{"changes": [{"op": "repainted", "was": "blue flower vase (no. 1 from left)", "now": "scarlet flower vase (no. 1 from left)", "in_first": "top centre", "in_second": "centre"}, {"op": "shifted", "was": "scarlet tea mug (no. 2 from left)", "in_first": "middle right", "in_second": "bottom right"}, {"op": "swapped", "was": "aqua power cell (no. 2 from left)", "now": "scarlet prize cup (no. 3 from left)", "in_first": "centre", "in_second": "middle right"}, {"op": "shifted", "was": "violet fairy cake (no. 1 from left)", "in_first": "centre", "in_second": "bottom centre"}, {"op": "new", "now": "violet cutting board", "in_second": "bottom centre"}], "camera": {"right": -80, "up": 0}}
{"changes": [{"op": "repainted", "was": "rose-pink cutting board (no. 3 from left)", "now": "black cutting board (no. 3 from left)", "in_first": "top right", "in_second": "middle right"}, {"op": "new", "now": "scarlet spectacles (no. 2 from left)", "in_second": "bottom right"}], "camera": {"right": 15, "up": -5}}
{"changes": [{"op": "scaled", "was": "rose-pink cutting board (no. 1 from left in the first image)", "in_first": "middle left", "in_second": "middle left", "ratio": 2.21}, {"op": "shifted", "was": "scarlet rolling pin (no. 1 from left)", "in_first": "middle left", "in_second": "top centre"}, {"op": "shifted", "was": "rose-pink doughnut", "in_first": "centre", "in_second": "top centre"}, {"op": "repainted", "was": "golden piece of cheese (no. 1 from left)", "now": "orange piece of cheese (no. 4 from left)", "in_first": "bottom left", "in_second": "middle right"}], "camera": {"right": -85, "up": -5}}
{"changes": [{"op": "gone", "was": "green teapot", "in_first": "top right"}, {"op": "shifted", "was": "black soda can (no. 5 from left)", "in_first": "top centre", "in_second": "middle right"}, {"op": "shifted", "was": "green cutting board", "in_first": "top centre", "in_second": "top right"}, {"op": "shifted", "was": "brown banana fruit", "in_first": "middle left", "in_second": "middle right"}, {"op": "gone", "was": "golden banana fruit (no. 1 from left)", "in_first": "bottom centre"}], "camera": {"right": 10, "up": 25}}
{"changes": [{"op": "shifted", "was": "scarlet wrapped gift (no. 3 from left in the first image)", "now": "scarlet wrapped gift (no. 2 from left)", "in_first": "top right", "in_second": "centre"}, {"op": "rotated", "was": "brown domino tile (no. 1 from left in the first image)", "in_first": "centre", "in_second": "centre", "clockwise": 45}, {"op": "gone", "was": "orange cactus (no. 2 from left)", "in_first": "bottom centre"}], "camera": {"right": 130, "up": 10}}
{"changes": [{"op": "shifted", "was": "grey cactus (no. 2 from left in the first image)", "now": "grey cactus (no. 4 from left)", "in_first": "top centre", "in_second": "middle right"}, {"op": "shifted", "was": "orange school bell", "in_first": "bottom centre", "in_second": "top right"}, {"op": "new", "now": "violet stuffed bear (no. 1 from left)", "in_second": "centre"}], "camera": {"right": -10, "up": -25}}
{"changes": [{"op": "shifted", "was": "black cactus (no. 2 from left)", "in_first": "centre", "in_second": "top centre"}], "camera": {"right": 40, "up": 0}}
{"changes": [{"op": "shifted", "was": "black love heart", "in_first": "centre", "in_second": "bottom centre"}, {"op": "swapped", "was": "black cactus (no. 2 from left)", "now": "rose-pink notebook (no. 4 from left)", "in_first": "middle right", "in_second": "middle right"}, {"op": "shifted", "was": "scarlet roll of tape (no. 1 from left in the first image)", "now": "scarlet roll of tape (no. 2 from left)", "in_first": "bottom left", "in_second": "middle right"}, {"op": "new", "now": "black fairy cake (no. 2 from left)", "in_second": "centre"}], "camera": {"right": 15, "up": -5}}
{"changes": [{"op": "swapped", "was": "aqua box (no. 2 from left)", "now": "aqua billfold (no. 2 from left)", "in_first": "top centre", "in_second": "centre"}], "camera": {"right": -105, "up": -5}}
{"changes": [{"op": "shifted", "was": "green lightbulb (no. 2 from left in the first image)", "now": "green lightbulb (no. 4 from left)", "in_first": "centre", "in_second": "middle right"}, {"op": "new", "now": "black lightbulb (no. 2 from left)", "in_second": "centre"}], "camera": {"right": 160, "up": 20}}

## Assignment
The response should repeat the whole listing exactly.

## Completed exercise
{"changes": [{"op": "repainted", "was": "blue flower vase (no. 1 from left)", "now": "scarlet flower vase (no. 1 from left)", "in_first": "top centre", "in_second": "centre"}, {"op": "shifted", "was": "scarlet tea mug (no. 2 from left)", "in_first": "middle right", "in_second": "bottom right"}, {"op": "swapped", "was": "aqua power cell (no. 2 from left)", "now": "scarlet prize cup (no. 3 from left)", "in_first": "centre", "in_second": "middle right"}, {"op": "shifted", "was": "violet fairy cake (no. 1 from left)", "in_first": "centre", "in_second": "bottom centre"}, {"op": "new", "now": "violet cutting board", "in_second": "bottom centre"}], "camera": {"right": -80, "up": 0}}
{"changes": [{"op": "repainted", "was": "rose-pink cutting board (no. 3 from left)", "now": "black cutting board (no. 3 from left)", "in_first": "top right", "in_second": "middle right"}, {"op": "new", "now": "scarlet spectacles (no. 2 from left)", "in_second": "bottom right"}], "camera": {"right": 15, "up": -5}}
{"changes": [{"op": "scaled", "was": "rose-pink cutting board (no. 1 from left in the first image)", "in_first": "middle left", "in_second": "middle left", "ratio": 2.21}, {"op": "shifted", "was": "scarlet rolling pin (no. 1 from left)", "in_first": "middle left", "in_second": "top centre"}, {"op": "shifted", "was": "rose-pink doughnut", "in_first": "centre", "in_second": "top centre"}, {"op": "repainted", "was": "golden piece of cheese (no. 1 from left)", "now": "orange piece of cheese (no. 4 from left)", "in_first": "bottom left", "in_second": "middle right"}], "camera": {"right": -85, "up": -5}}
{"changes": [{"op": "gone", "was": "green teapot", "in_first": "top right"}, {"op": "shifted", "was": "black soda can (no. 5 from left)", "in_first": "top centre", "in_second": "middle right"}, {"op": "shifted", "was": "green cutting board", "in_first": "top centre", "in_second": "top right"}, {"op": "shifted", "was": "brown banana fruit", "in_first": "middle left", "in_second": "middle right"}, {"op": "gone", "was": "golden banana fruit (no. 1 from left)", "in_first": "bottom centre"}], "camera": {"right": 10, "up": 25}}
{"changes": [{"op": "shifted", "was": "scarlet wrapped gift (no. 3 from left in the first image)", "now": "scarlet wrapped gift (no. 2 from left)", "in_first": "top right", "in_second": "centre"}, {"op": "rotated", "was": "brown domino tile (no. 1 from left in the first image)", "in_first": "centre", "in_second": "centre", "clockwise": 45}, {"op": "gone", "was": "orange cactus (no. 2 from left)", "in_first": "bottom centre"}], "camera": {"right": 130, "up": 10}}
{"changes": [{"op": "shifted", "was": "grey cactus (no. 2 from left in the first image)", "now": "grey cactus (no. 4 from left)", "in_first": "top centre", "in_second": "middle right"}, {"op": "shifted", "was": "orange school bell", "in_first": "bottom centre", "in_second": "top right"}, {"op": "new", "now": "violet stuffed bear (no. 1 from left)", "in_second": "centre"}], "camera": {"right": -10, "up": -25}}
{"changes": [{"op": "shifted", "was": "black cactus (no. 2 from left)", "in_first": "centre", "in_second": "top centre"}], "camera": {"right": 40, "up": 0}}
{"changes": [{"op": "shifted", "was": "black love heart", "in_first": "centre", "in_second": "bottom centre"}, {"op": "swapped", "was": "black cactus (no. 2 from left)", "now": "rose-pink notebook (no. 4 from left)", "in_first": "middle right", "in_second": "middle right"}, {"op": "shifted", "was": "scarlet roll of tape (no. 1 from left in the first image)", "now": "scarlet roll of tape (no. 2 from left)", "in_first": "bottom left", "in_second": "middle right"}, {"op": "new", "now": "black fairy cake (no. 2 from left)", "in_second": "centre"}], "camera": {"right": 15, "up": -5}}
{"changes": [{"op": "swapped", "was": "aqua box (no. 2 from left)", "now": "aqua billfold (no. 2 from left)", "in_first": "top centre", "in_second": "centre"}], "camera": {"right": -105, "up": -5}}
{"changes": [{"op": "shifted", "was": "green lightbulb (no. 2 from left in the first image)", "now": "green lightbulb (no. 4 from left)", "in_first": "centre", "in_second": "middle right"}, {"op": "new", "now": "black lightbulb (no. 2 from left)", "in_second": "centre"}], "camera": {"right": 160, "up": 20}}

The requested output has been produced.